> _PROBLEM DETAILS_
Show every line of the data that includes the word "purple".

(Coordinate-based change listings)
════════════════

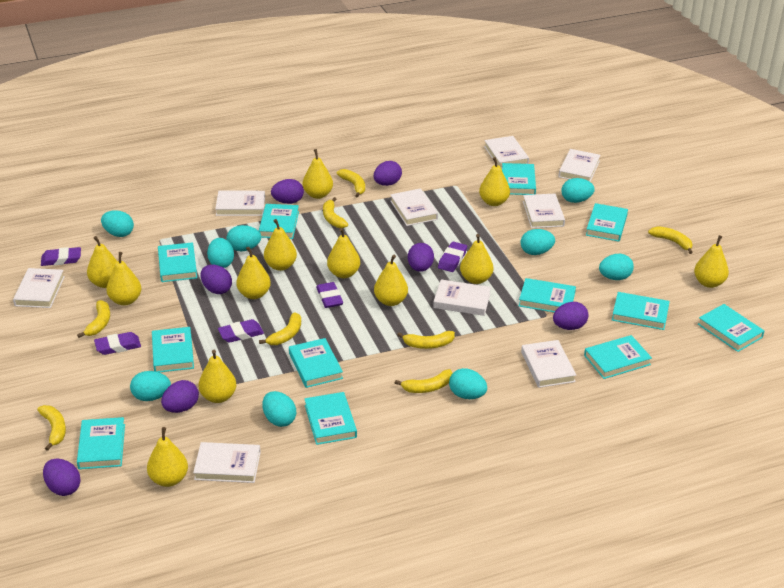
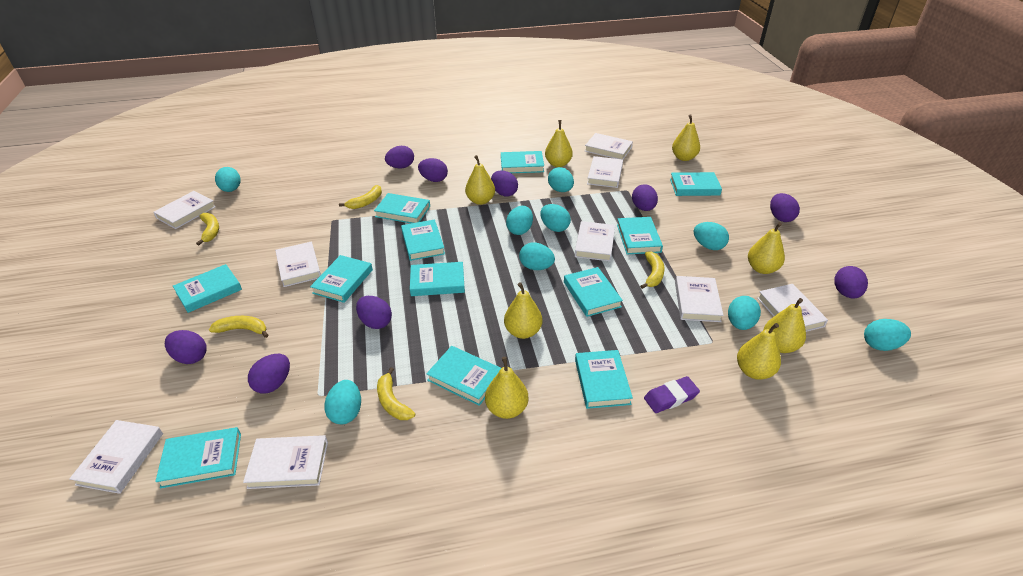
purple egg: 7 -> 9
purple eraser: 5 -> 1
yellow banana: 8 -> 5
yellow pear: 12 -> 8

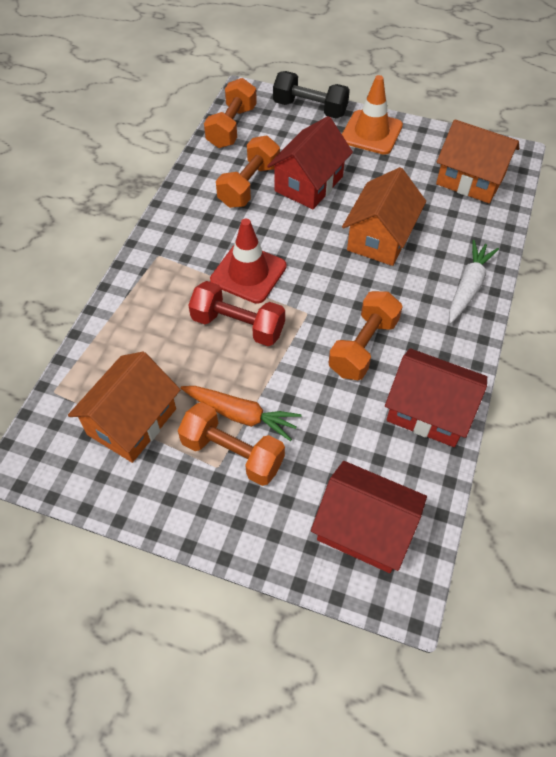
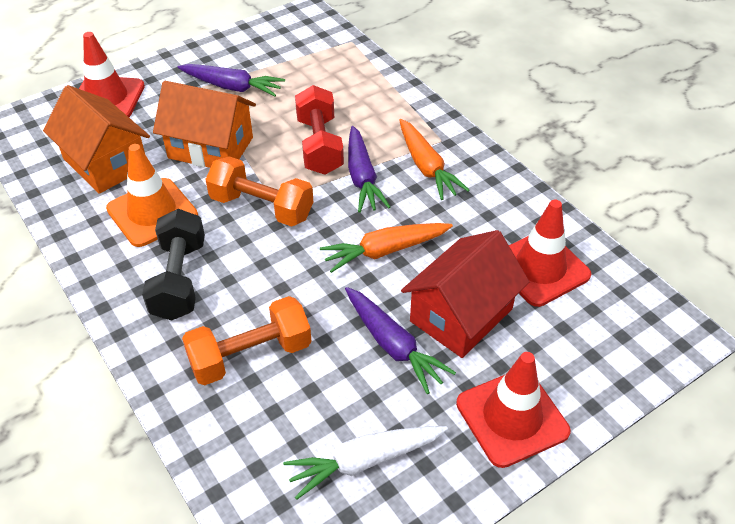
orange carrot: 1 -> 2
orange dumbbell: 4 -> 2
orange house: 3 -> 2
purple carrot: 0 -> 3
red house: 3 -> 1
red traffic cone: 1 -> 3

════════════════

> _SOLUTION FOR THIS EXERCISE_
purple egg: 7 -> 9
purple eraser: 5 -> 1
purple carrot: 0 -> 3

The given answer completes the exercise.